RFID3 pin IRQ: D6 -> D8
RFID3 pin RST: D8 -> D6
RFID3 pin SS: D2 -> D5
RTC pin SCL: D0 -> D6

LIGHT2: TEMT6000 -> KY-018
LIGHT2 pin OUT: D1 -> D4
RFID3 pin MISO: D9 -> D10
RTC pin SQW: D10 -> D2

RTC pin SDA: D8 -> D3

****************

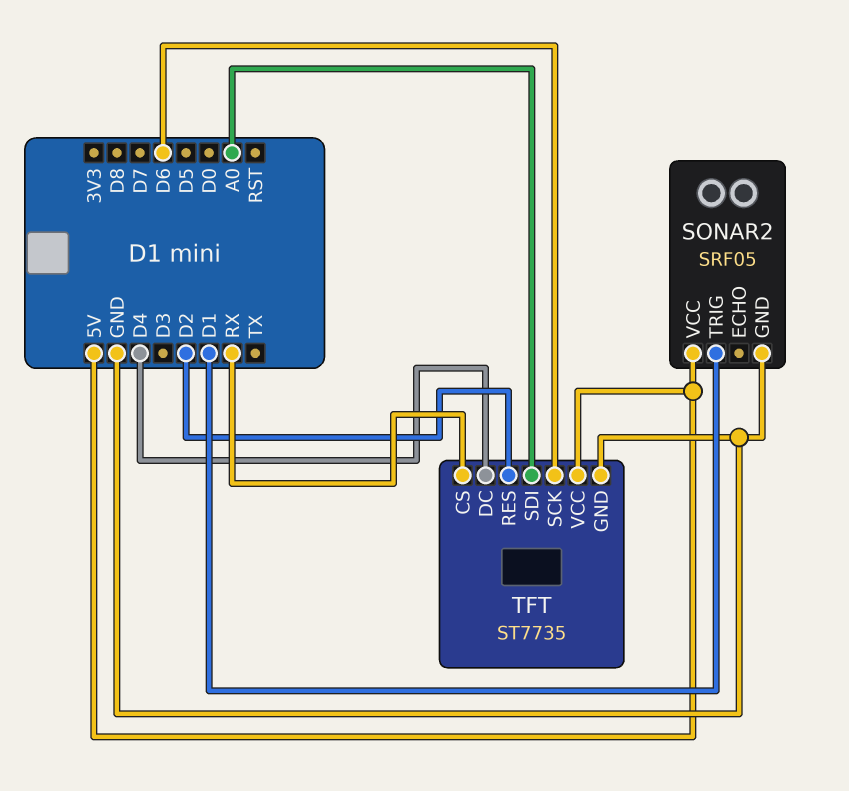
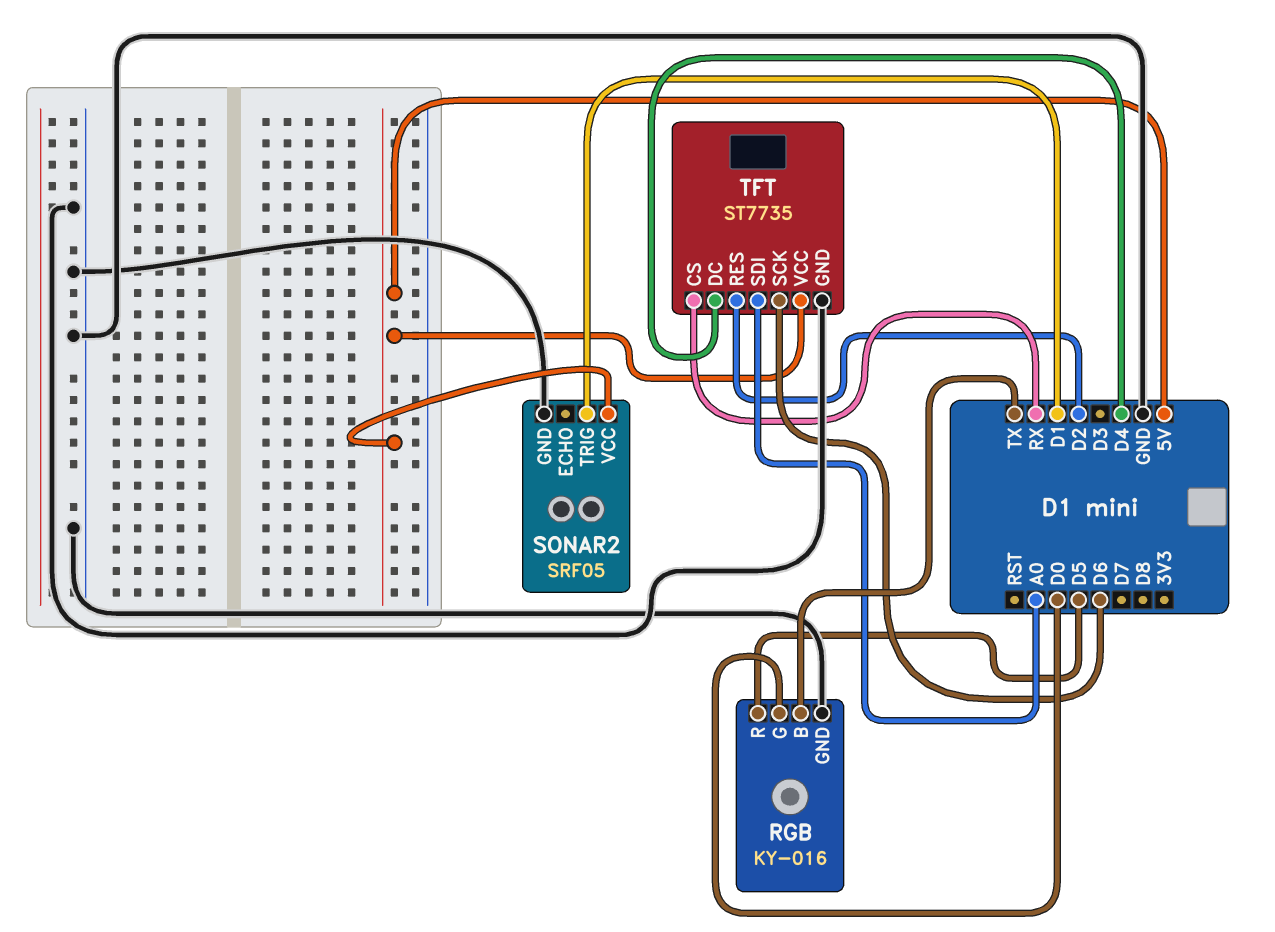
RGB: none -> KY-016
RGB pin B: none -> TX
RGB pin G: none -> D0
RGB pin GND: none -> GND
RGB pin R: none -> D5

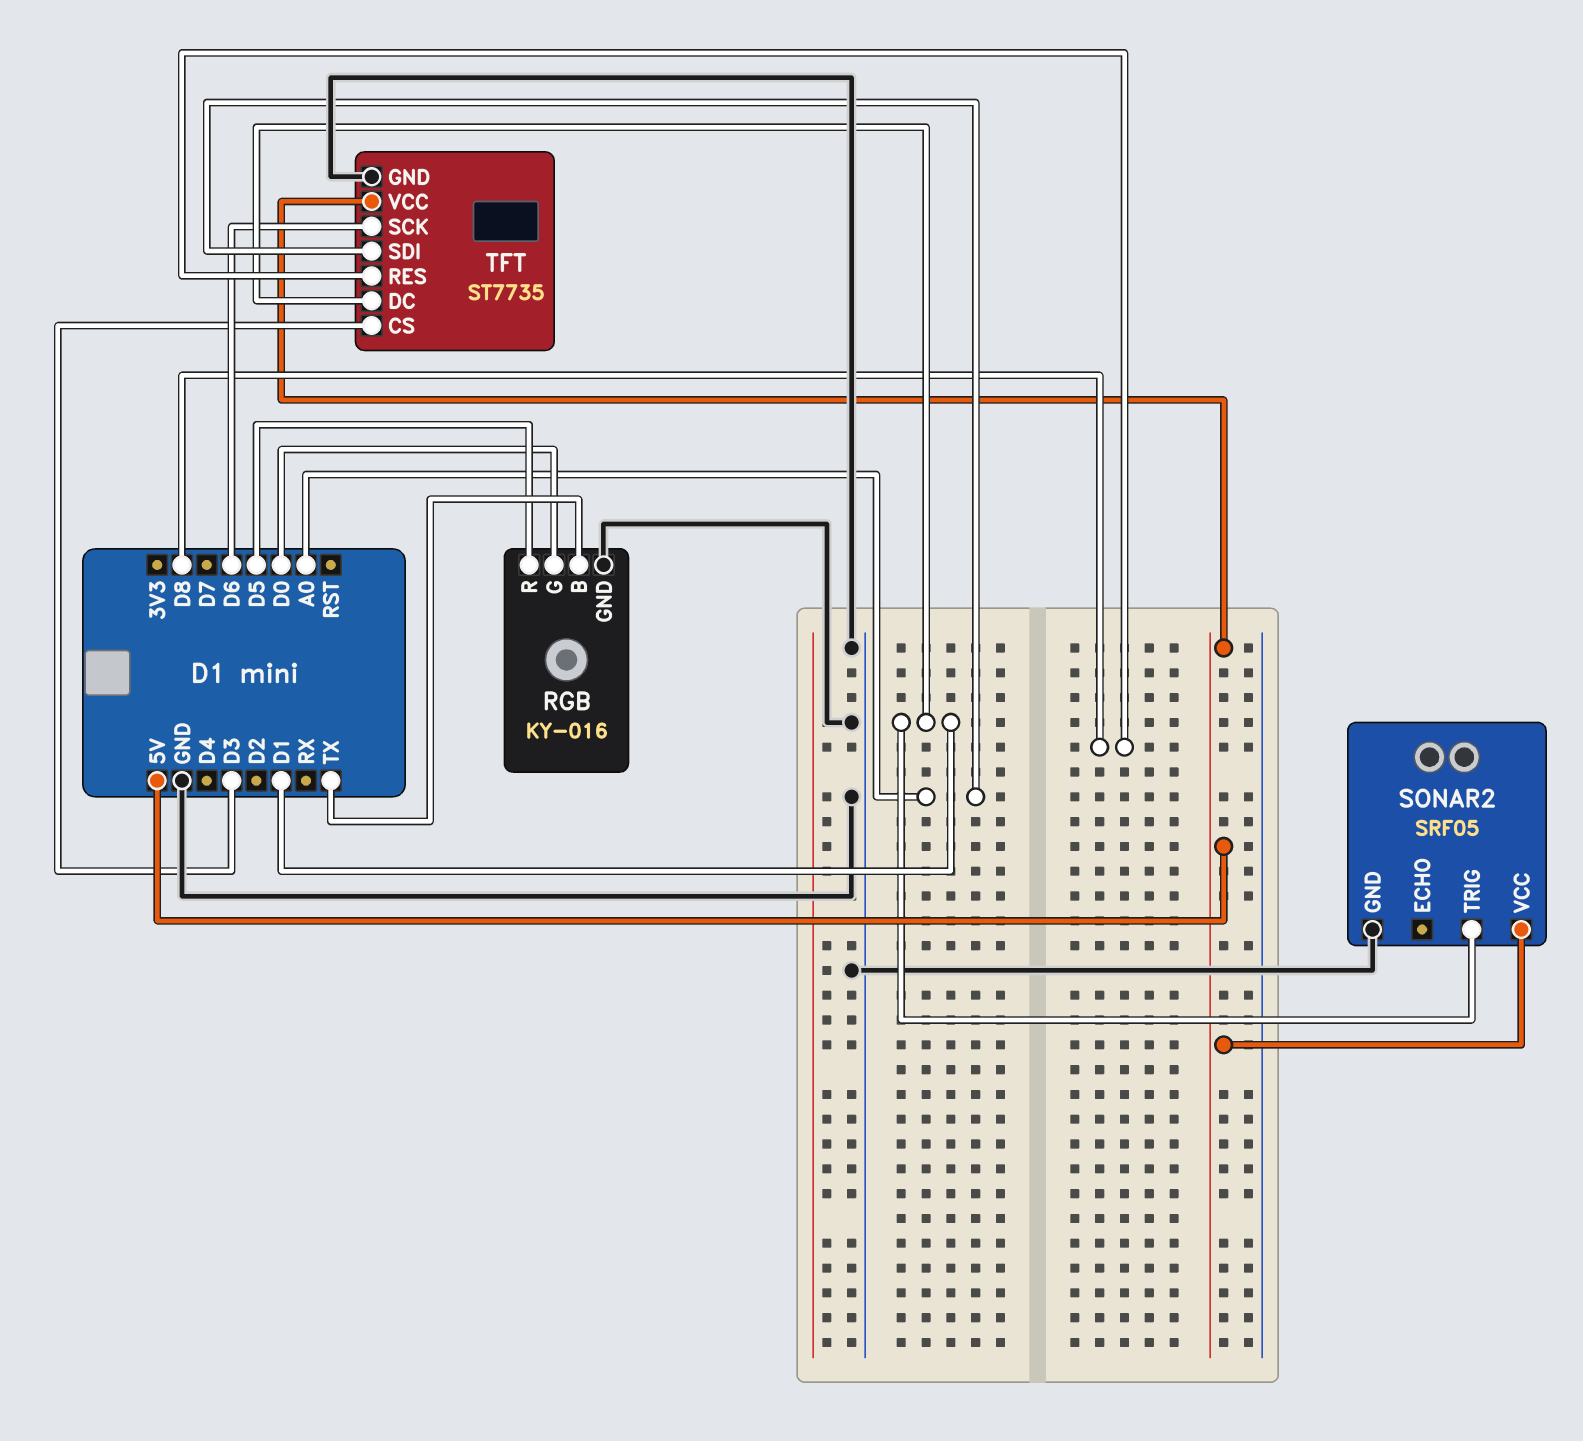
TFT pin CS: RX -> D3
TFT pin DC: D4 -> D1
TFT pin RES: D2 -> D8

****************

• Problem details: Return every line in the records that includes the string "none".

• Response to this task:
RGB: none -> KY-016
RGB pin B: none -> TX
RGB pin G: none -> D0
RGB pin GND: none -> GND
RGB pin R: none -> D5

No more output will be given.